_Your instructions_: Check each line of the data for the string "whirligig". Report how many have it, and give nothing else.

_Dataset extract_:
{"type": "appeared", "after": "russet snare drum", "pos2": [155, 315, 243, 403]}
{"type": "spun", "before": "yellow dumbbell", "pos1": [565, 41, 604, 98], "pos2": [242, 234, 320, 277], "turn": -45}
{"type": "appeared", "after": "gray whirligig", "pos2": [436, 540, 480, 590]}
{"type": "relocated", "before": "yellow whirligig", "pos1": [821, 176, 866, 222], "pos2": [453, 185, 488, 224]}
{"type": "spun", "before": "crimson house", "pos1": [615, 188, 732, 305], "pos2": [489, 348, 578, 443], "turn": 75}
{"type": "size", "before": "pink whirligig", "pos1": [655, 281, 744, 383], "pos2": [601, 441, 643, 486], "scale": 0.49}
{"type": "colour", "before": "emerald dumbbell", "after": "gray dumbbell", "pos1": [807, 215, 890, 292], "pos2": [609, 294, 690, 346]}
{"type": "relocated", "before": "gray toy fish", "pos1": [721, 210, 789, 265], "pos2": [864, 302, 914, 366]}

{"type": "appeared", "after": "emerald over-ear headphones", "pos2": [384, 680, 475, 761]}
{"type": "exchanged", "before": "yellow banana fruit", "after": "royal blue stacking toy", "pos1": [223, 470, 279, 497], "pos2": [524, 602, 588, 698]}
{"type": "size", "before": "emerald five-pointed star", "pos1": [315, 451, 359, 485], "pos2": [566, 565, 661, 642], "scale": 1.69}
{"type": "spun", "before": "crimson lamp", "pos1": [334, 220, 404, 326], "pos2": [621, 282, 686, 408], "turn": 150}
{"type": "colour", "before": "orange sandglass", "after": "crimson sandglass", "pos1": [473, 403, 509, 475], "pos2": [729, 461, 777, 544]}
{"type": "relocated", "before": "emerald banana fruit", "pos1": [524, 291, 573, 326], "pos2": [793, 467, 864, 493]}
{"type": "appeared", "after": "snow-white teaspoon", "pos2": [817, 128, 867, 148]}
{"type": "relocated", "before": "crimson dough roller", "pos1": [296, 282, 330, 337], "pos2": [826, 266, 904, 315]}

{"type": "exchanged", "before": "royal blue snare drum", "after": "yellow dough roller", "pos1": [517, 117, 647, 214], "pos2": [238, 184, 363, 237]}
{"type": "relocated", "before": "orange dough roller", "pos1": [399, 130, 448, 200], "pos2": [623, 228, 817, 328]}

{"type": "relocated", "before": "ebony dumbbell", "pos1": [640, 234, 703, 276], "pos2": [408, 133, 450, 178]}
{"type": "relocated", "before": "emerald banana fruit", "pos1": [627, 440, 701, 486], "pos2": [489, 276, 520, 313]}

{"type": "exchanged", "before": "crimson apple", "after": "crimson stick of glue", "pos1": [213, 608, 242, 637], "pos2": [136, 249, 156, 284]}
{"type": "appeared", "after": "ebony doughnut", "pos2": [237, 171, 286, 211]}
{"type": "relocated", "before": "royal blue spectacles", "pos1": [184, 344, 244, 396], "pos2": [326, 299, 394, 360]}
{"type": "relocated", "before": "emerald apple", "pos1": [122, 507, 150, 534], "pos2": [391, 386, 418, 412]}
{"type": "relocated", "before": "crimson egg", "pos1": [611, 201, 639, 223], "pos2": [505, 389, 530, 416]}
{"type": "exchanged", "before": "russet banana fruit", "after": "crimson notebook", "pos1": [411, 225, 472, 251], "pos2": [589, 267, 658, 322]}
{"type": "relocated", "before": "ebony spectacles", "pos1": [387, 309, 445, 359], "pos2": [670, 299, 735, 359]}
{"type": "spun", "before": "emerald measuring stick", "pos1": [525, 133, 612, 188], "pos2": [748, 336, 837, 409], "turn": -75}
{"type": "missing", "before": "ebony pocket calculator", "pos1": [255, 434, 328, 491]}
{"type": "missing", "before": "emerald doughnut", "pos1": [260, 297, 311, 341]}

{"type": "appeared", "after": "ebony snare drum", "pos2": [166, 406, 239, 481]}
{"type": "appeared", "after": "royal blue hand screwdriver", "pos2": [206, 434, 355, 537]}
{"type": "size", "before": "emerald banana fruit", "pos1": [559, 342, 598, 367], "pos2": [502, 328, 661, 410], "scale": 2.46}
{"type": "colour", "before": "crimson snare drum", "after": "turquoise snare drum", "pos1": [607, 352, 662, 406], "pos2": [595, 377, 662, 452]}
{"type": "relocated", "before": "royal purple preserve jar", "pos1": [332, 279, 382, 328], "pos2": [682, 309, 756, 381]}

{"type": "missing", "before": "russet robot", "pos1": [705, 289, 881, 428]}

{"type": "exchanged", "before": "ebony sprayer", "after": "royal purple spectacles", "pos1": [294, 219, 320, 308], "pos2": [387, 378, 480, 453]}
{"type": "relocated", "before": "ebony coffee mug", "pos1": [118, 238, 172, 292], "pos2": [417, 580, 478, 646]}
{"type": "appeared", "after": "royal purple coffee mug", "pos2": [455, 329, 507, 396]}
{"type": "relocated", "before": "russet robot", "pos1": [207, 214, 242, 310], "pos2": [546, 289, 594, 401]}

_Response_: 3